Data for the task START
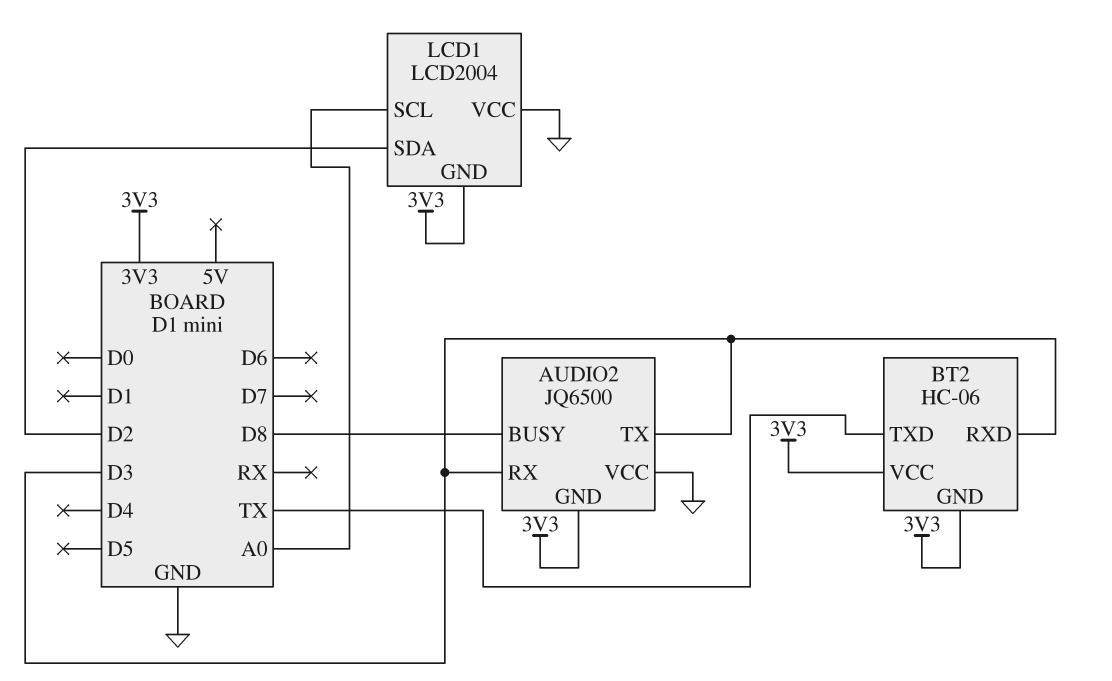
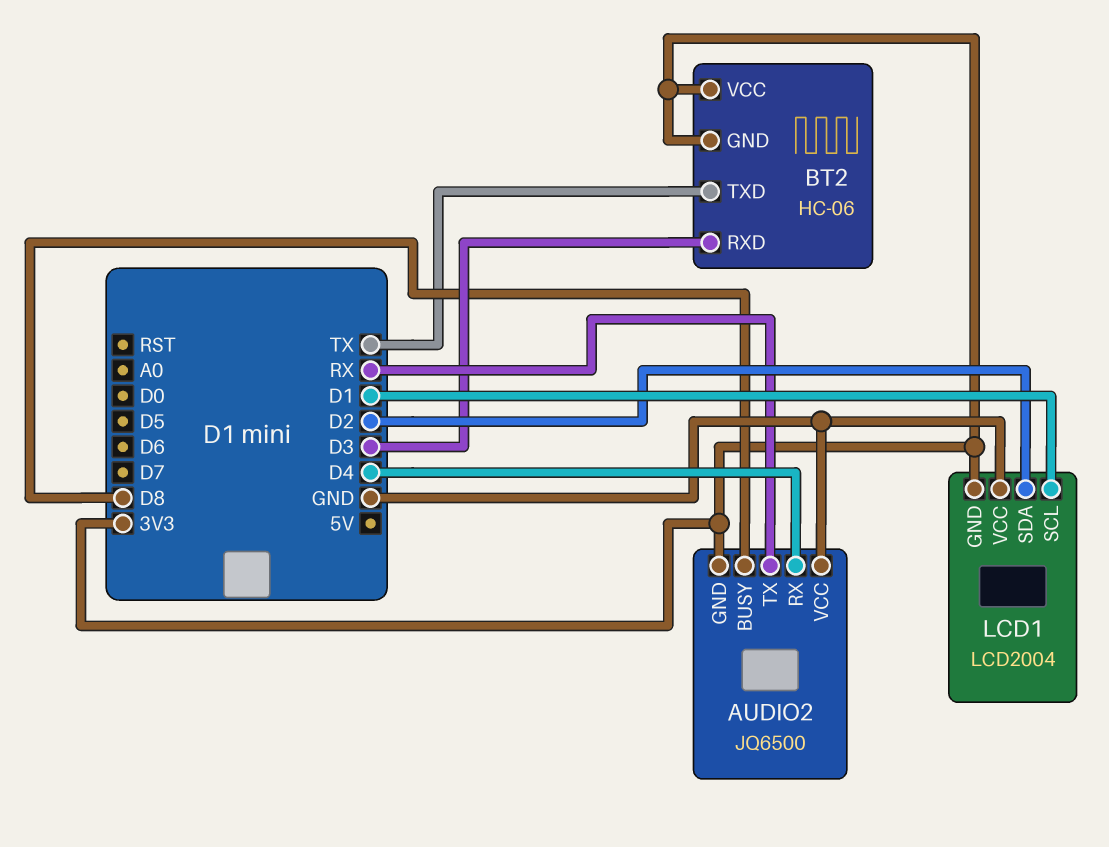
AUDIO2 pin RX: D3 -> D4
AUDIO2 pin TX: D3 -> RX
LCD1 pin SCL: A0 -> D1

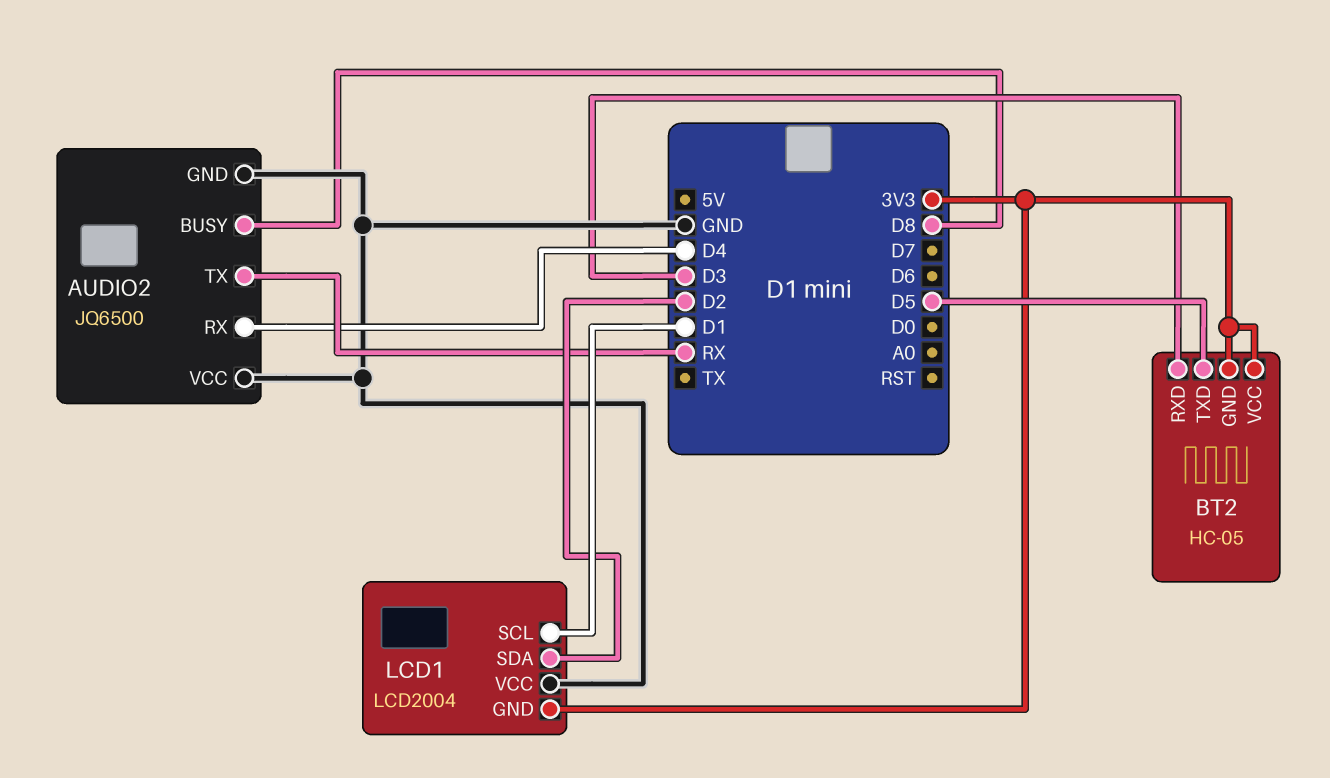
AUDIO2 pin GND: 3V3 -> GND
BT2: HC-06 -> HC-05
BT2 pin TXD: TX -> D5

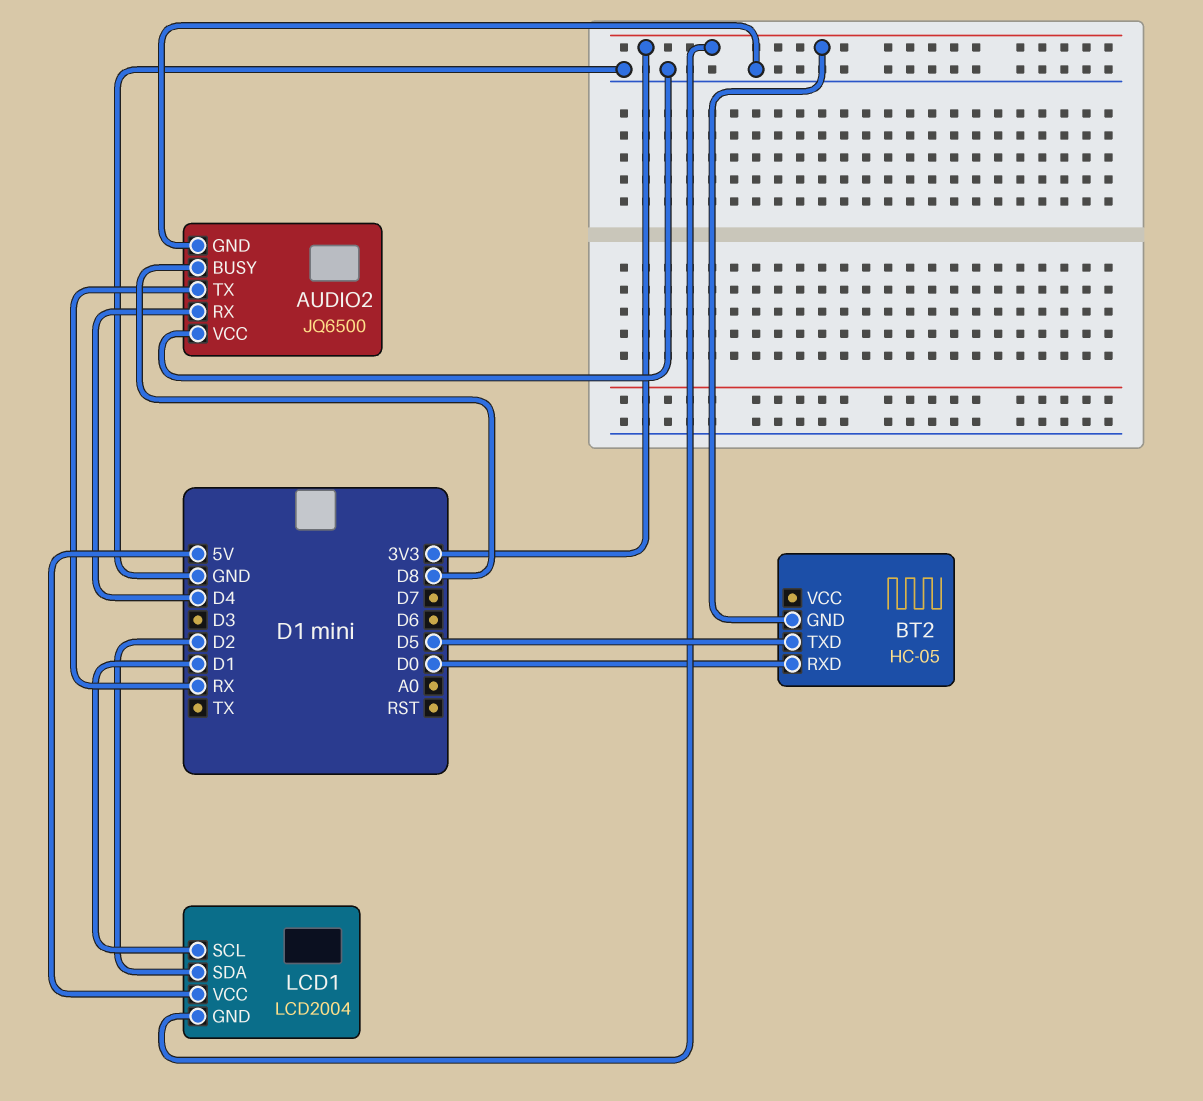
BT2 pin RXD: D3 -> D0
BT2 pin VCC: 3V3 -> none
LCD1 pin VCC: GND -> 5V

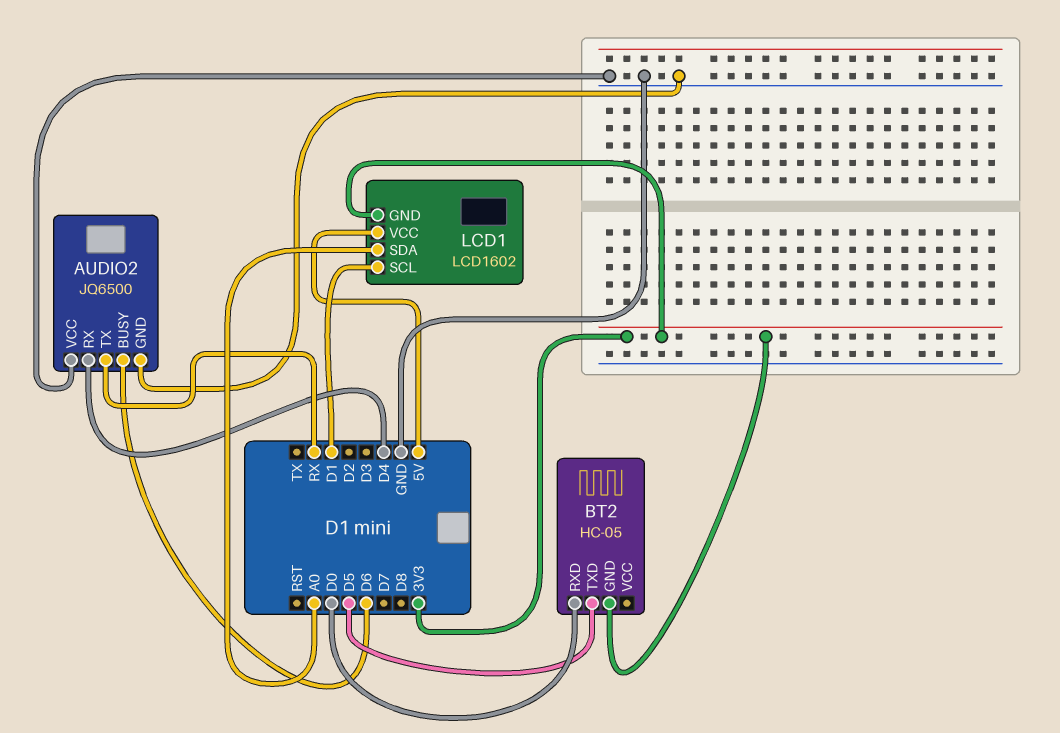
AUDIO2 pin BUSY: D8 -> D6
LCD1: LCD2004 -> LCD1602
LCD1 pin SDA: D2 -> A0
Data for the task END
- Task:
Omit the pictures and reproduce the remaining material above exactly.

- Exercise answer:
AUDIO2 pin RX: D3 -> D4
AUDIO2 pin TX: D3 -> RX
LCD1 pin SCL: A0 -> D1

AUDIO2 pin GND: 3V3 -> GND
BT2: HC-06 -> HC-05
BT2 pin TXD: TX -> D5

BT2 pin RXD: D3 -> D0
BT2 pin VCC: 3V3 -> none
LCD1 pin VCC: GND -> 5V

AUDIO2 pin BUSY: D8 -> D6
LCD1: LCD2004 -> LCD1602
LCD1 pin SDA: D2 -> A0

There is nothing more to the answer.